§ **Try it**: Scan the entries below and state how many lines contain "headphones". No other output.

§ **Source data**:
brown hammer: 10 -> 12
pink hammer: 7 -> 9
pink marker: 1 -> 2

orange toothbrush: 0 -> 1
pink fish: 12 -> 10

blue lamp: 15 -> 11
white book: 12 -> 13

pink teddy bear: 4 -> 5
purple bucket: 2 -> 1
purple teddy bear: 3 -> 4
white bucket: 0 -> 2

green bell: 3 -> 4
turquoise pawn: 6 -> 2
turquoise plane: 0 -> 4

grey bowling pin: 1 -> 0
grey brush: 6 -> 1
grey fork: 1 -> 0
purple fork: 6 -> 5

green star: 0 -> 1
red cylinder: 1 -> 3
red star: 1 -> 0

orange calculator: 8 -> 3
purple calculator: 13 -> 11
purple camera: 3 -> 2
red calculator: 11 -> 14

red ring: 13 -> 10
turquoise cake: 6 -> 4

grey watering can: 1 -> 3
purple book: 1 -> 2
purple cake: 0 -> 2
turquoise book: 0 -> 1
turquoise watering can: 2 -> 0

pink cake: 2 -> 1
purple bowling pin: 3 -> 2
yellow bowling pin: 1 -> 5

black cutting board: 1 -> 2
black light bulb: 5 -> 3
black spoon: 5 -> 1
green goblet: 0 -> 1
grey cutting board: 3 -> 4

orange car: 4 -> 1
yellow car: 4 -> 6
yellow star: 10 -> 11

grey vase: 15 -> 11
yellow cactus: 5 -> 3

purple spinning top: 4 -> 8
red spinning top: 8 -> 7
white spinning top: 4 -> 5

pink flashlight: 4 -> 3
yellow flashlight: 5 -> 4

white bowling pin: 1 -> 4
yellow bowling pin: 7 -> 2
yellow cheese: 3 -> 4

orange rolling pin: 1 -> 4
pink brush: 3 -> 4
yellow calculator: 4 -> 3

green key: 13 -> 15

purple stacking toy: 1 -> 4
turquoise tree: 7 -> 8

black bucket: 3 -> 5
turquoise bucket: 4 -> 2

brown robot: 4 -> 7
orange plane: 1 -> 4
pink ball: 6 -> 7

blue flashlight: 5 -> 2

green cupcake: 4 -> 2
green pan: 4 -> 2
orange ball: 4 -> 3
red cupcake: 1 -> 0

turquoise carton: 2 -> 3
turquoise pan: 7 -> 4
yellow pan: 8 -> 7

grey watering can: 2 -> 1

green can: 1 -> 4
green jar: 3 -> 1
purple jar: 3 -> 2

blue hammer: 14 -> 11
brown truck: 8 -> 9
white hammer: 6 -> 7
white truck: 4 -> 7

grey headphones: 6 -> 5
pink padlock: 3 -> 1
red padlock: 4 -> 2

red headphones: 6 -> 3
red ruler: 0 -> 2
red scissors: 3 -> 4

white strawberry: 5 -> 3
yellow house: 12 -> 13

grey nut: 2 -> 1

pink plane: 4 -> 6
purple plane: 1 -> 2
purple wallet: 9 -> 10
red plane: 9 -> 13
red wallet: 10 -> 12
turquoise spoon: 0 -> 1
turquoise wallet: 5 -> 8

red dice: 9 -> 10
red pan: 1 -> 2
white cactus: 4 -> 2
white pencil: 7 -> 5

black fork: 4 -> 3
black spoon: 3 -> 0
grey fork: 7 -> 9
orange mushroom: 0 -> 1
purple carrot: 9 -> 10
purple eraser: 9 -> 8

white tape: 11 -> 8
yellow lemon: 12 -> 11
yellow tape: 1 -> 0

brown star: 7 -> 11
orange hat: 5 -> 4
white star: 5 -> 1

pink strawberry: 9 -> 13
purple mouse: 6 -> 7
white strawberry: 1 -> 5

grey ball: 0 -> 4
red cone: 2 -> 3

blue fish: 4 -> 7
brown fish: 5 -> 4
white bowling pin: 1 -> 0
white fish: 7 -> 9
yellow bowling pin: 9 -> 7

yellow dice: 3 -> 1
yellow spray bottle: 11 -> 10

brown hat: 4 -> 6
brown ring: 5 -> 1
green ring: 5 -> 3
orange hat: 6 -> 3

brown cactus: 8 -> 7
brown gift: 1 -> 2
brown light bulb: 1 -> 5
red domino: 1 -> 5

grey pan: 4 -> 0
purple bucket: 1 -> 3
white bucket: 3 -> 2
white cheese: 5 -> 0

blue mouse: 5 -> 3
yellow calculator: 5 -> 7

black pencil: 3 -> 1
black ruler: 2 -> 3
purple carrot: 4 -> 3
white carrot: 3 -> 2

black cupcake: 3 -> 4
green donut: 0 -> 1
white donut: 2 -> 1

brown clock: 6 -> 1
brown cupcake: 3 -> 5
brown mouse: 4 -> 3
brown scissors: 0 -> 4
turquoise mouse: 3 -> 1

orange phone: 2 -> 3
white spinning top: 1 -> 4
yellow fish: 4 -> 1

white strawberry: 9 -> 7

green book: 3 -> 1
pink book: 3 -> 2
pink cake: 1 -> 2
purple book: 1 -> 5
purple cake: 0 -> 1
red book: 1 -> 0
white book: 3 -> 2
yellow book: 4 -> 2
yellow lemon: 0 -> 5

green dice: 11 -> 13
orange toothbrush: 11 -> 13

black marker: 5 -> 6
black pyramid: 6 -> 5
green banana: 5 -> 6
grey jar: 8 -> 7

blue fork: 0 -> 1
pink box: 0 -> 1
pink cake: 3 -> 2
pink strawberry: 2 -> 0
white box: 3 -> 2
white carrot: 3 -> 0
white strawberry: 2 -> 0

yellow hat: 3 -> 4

§ **Completed exercise**: 2